▶ [Exercise] Leave out the pictures and return every entry exactly as it appears.

▶ [Dataset entries]
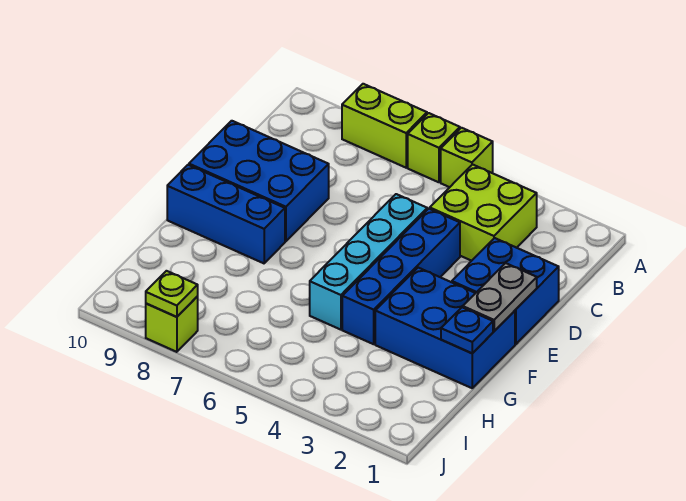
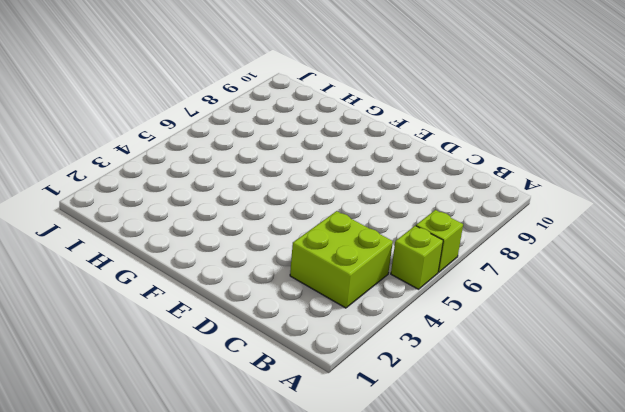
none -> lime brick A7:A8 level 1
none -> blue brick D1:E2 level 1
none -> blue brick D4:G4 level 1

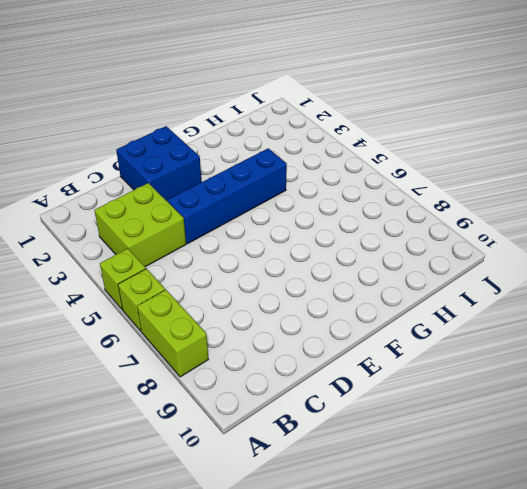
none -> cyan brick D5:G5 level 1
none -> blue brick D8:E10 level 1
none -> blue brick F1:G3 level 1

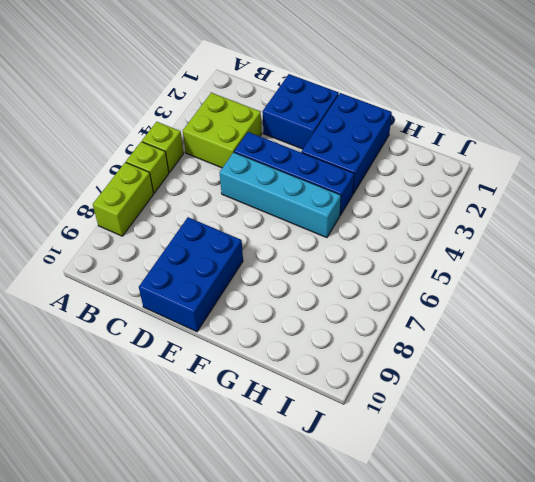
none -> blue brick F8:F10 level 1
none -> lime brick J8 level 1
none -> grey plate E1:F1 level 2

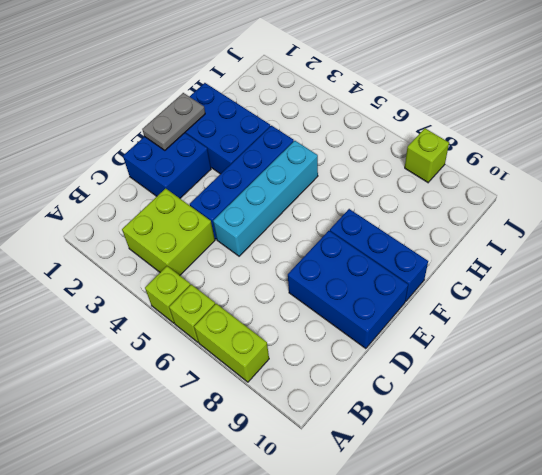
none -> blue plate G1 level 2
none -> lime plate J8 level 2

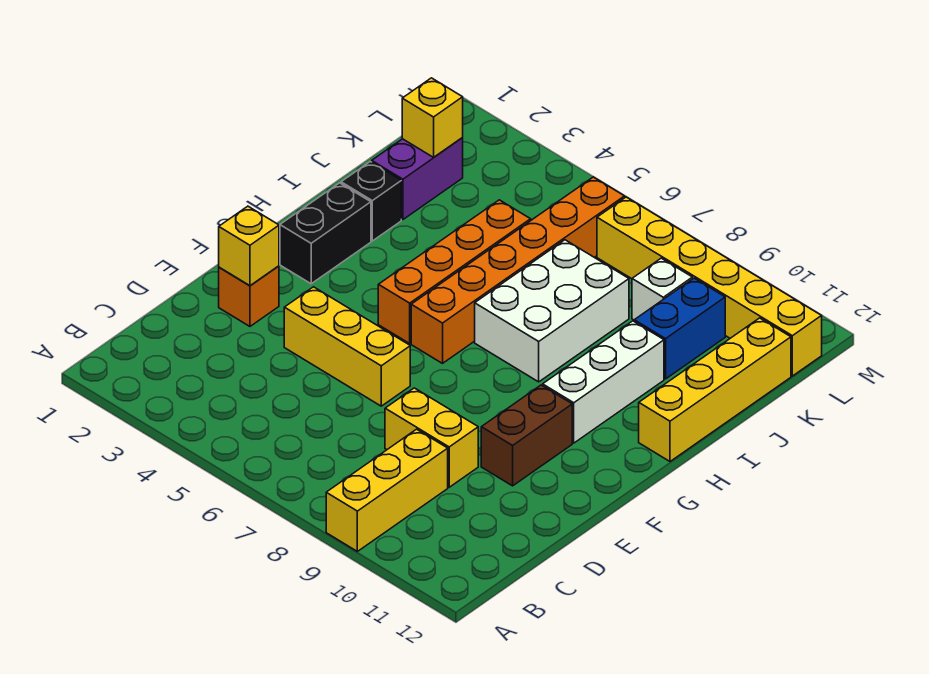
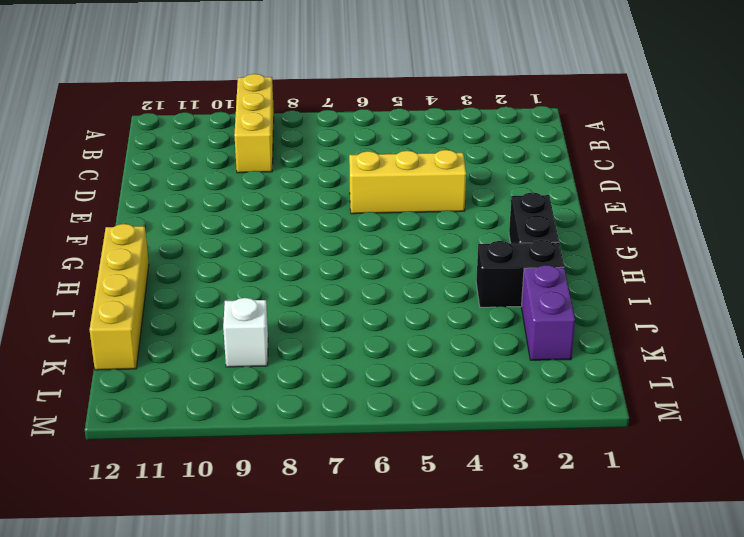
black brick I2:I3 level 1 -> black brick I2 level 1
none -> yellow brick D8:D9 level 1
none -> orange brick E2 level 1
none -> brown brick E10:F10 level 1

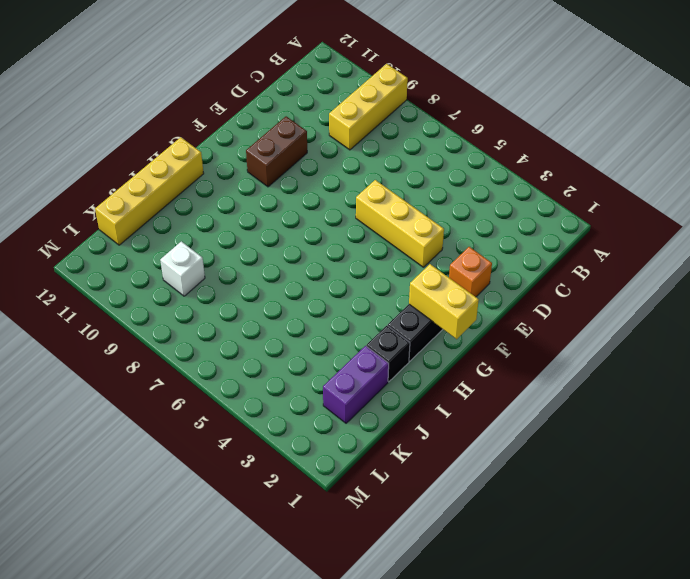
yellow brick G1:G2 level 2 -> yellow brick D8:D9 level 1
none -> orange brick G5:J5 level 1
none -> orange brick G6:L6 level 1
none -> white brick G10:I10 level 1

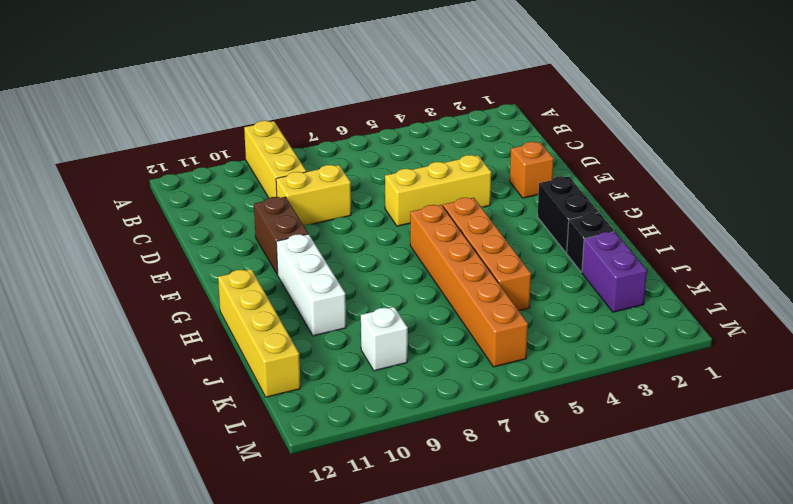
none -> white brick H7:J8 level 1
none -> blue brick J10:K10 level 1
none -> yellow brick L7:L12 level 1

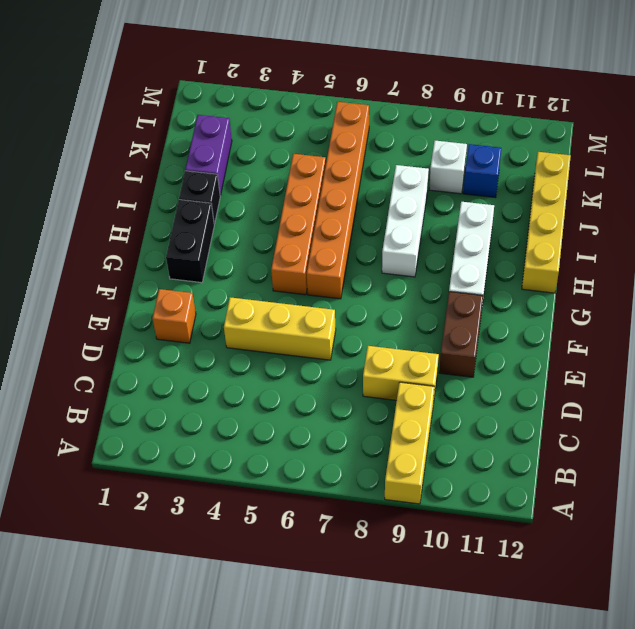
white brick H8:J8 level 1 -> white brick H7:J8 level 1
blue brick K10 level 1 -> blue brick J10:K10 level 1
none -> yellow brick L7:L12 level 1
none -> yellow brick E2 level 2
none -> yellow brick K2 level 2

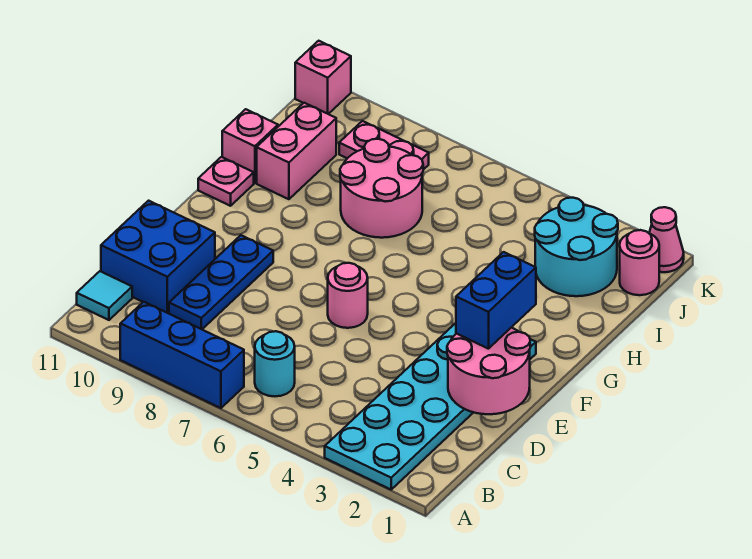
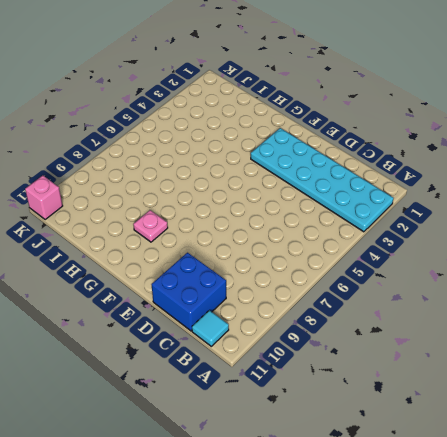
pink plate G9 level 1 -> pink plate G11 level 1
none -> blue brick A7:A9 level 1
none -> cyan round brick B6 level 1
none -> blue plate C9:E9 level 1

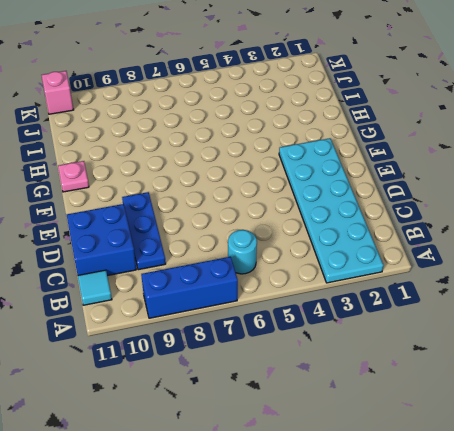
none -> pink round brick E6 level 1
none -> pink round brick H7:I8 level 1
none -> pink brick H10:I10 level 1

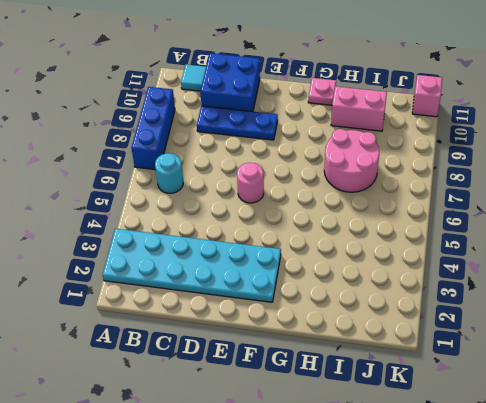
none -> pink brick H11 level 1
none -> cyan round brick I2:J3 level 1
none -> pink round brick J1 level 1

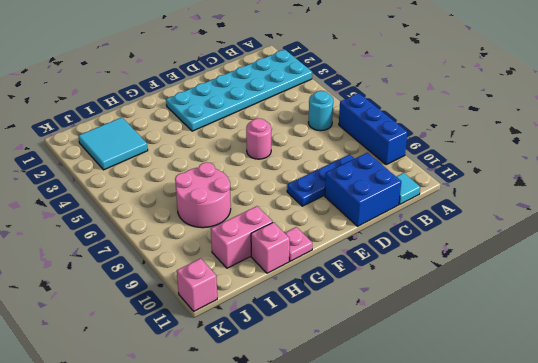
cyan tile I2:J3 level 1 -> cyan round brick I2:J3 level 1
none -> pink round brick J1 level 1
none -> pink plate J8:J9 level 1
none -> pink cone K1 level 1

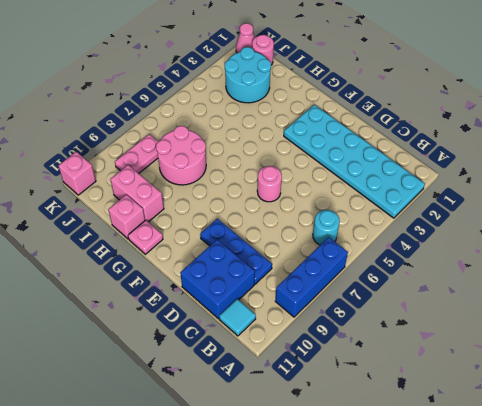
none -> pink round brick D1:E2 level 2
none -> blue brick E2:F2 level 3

▶ [Answer]
none -> lime brick A7:A8 level 1
none -> blue brick D1:E2 level 1
none -> blue brick D4:G4 level 1

none -> cyan brick D5:G5 level 1
none -> blue brick D8:E10 level 1
none -> blue brick F1:G3 level 1

none -> blue brick F8:F10 level 1
none -> lime brick J8 level 1
none -> grey plate E1:F1 level 2

none -> blue plate G1 level 2
none -> lime plate J8 level 2

black brick I2:I3 level 1 -> black brick I2 level 1
none -> yellow brick D8:D9 level 1
none -> orange brick E2 level 1
none -> brown brick E10:F10 level 1

yellow brick G1:G2 level 2 -> yellow brick D8:D9 level 1
none -> orange brick G5:J5 level 1
none -> orange brick G6:L6 level 1
none -> white brick G10:I10 level 1

none -> white brick H7:J8 level 1
none -> blue brick J10:K10 level 1
none -> yellow brick L7:L12 level 1

white brick H8:J8 level 1 -> white brick H7:J8 level 1
blue brick K10 level 1 -> blue brick J10:K10 level 1
none -> yellow brick L7:L12 level 1
none -> yellow brick E2 level 2
none -> yellow brick K2 level 2

pink plate G9 level 1 -> pink plate G11 level 1
none -> blue brick A7:A9 level 1
none -> cyan round brick B6 level 1
none -> blue plate C9:E9 level 1

none -> pink round brick E6 level 1
none -> pink round brick H7:I8 level 1
none -> pink brick H10:I10 level 1

none -> pink brick H11 level 1
none -> cyan round brick I2:J3 level 1
none -> pink round brick J1 level 1

cyan tile I2:J3 level 1 -> cyan round brick I2:J3 level 1
none -> pink round brick J1 level 1
none -> pink plate J8:J9 level 1
none -> pink cone K1 level 1

none -> pink round brick D1:E2 level 2
none -> blue brick E2:F2 level 3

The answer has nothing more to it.